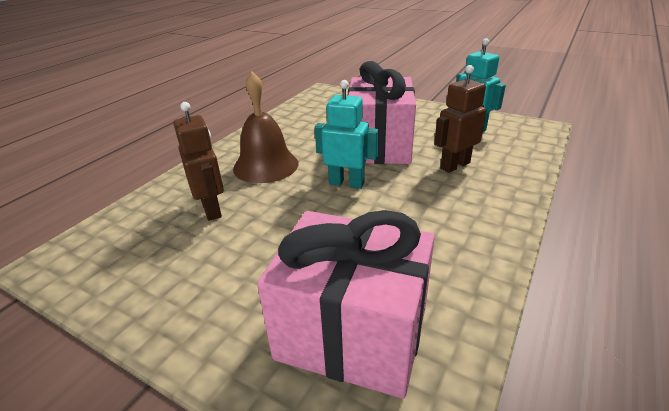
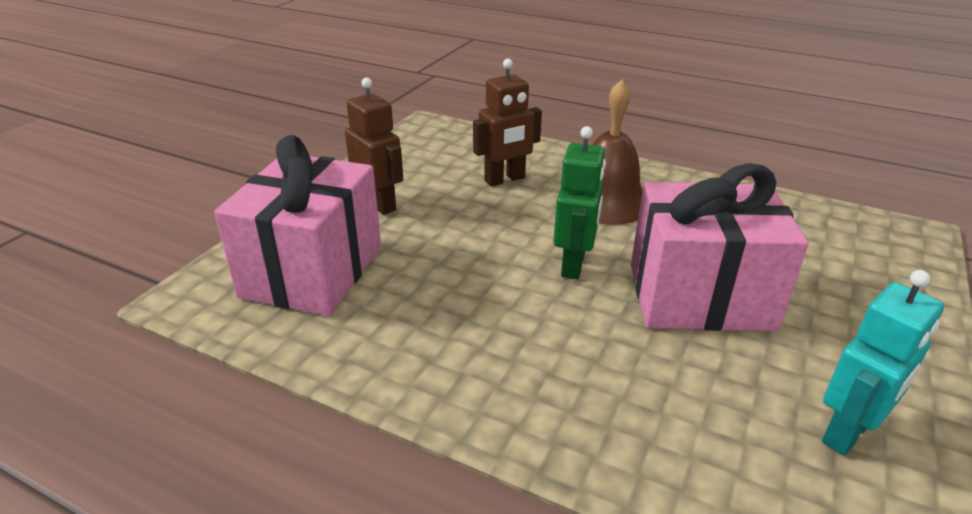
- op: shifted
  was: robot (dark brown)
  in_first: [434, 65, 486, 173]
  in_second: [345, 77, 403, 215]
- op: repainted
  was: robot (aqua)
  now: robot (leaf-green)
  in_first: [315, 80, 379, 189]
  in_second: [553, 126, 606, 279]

◇ ◇ ◇

* **WORK REQUIRED**
Return all the entries word for word, but omit any pictures they contain.

* **ANSWER TO THIS PROBLEM**
- op: shifted
  was: robot (dark brown)
  in_first: [434, 65, 486, 173]
  in_second: [345, 77, 403, 215]
- op: repainted
  was: robot (aqua)
  now: robot (leaf-green)
  in_first: [315, 80, 379, 189]
  in_second: [553, 126, 606, 279]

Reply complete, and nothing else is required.